**TASK TO CARRY OUT**
Reply with one number: the count of lines in the data that hold the string "plate".

**DATASET SECTION**
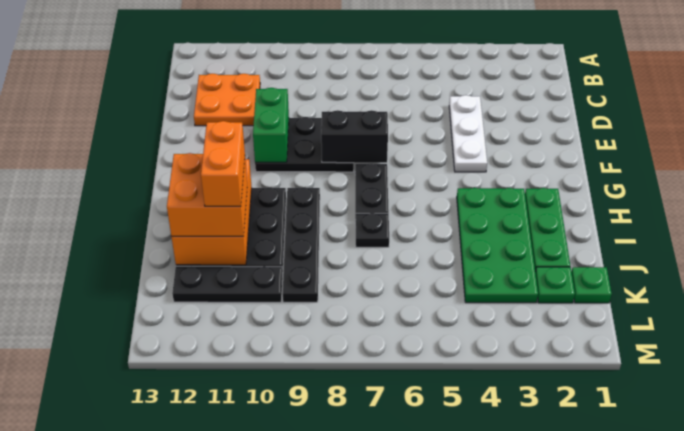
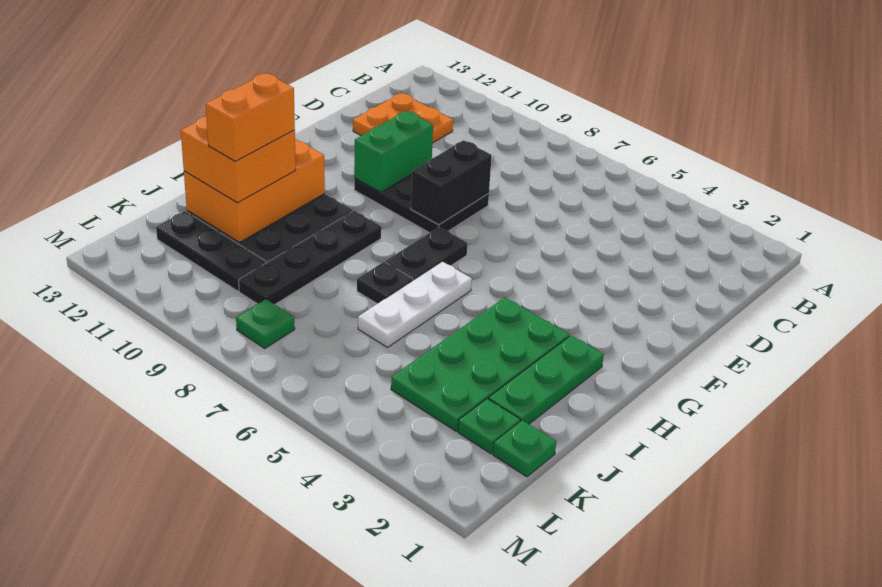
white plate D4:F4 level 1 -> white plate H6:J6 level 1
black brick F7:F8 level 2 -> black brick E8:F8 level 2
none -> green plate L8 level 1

**YOUR RESPONSE**
2